Count the lines below that contain "appeared". Give only the number.

■ RECORDS FOR THIS EXERCISE
────────────────

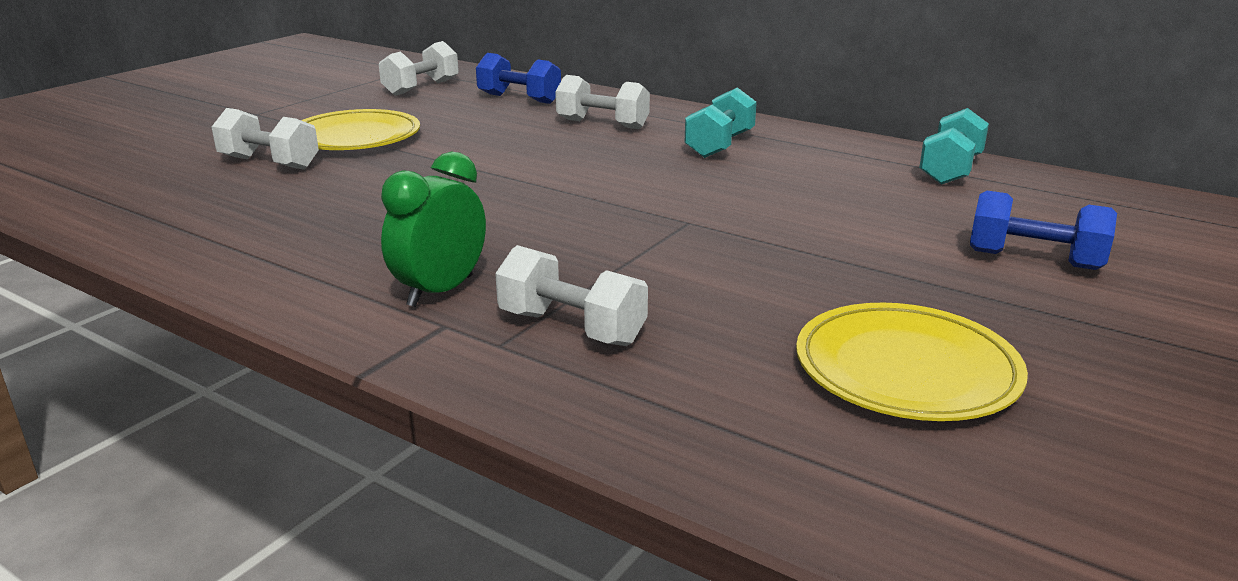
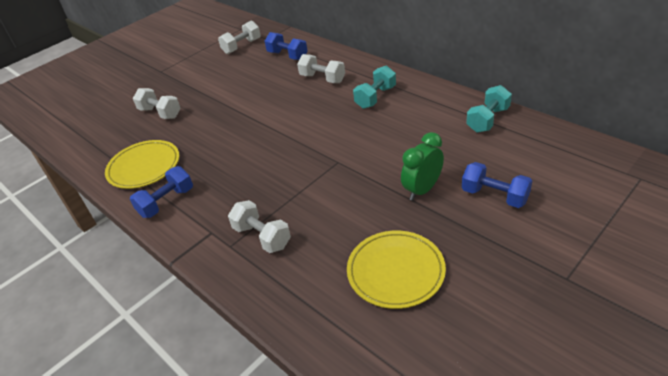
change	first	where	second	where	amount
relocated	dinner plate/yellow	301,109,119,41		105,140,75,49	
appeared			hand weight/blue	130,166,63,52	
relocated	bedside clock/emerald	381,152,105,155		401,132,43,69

────────────────

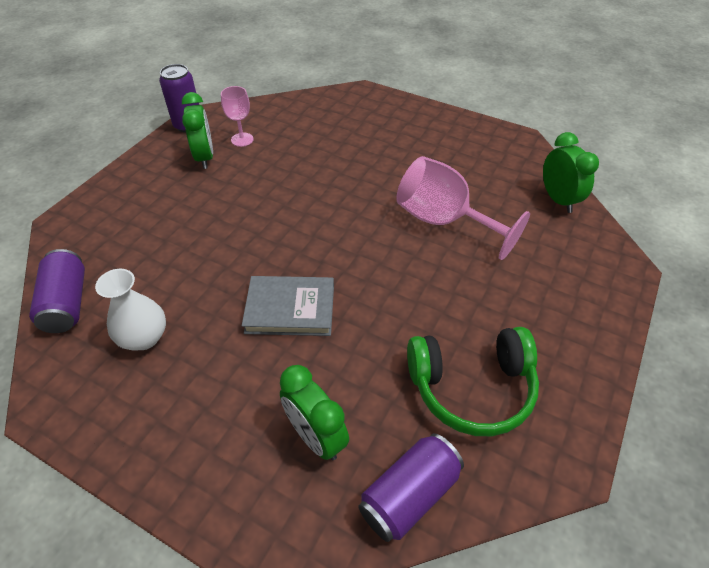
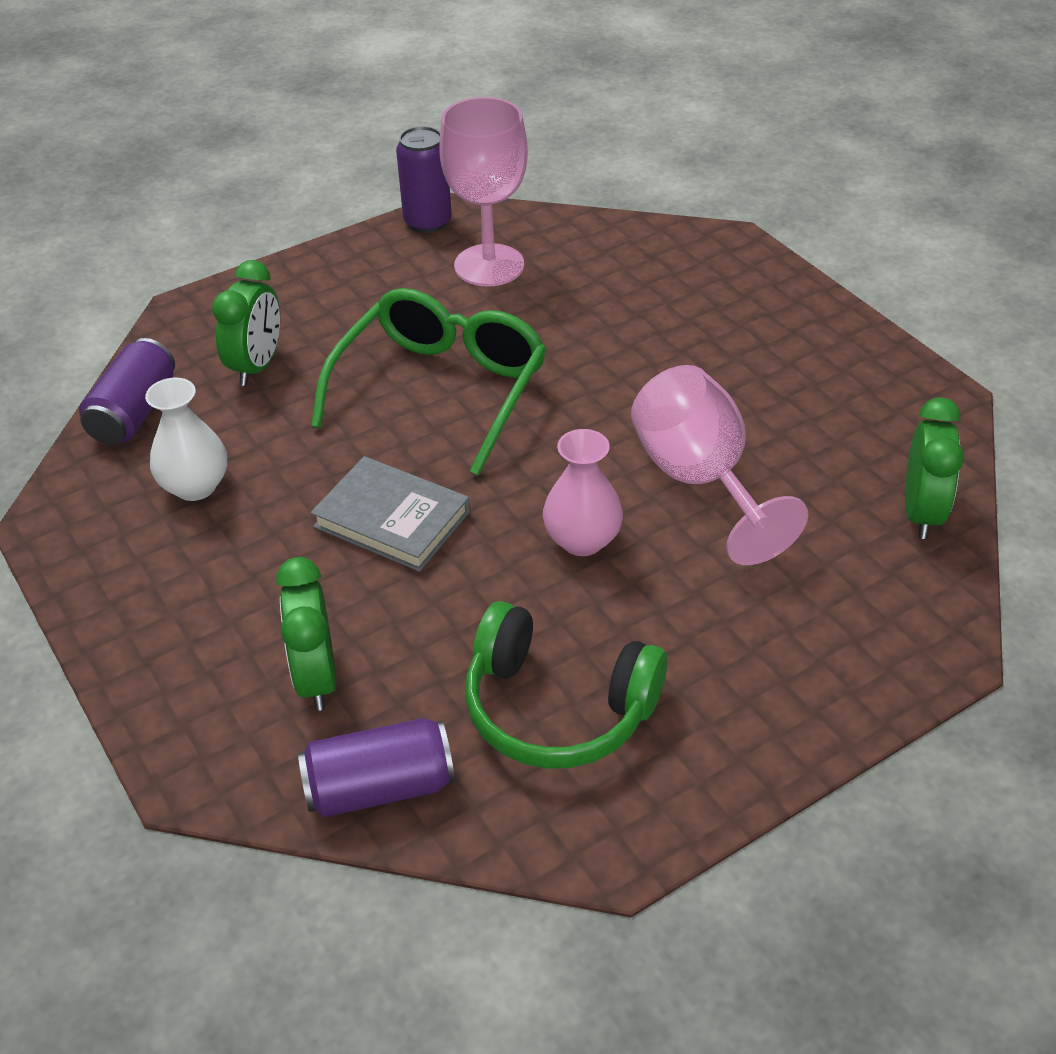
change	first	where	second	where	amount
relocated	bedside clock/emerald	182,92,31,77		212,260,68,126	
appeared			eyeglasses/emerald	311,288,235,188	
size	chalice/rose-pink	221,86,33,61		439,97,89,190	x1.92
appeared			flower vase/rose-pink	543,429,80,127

────────────────

■ TASK RESULT
3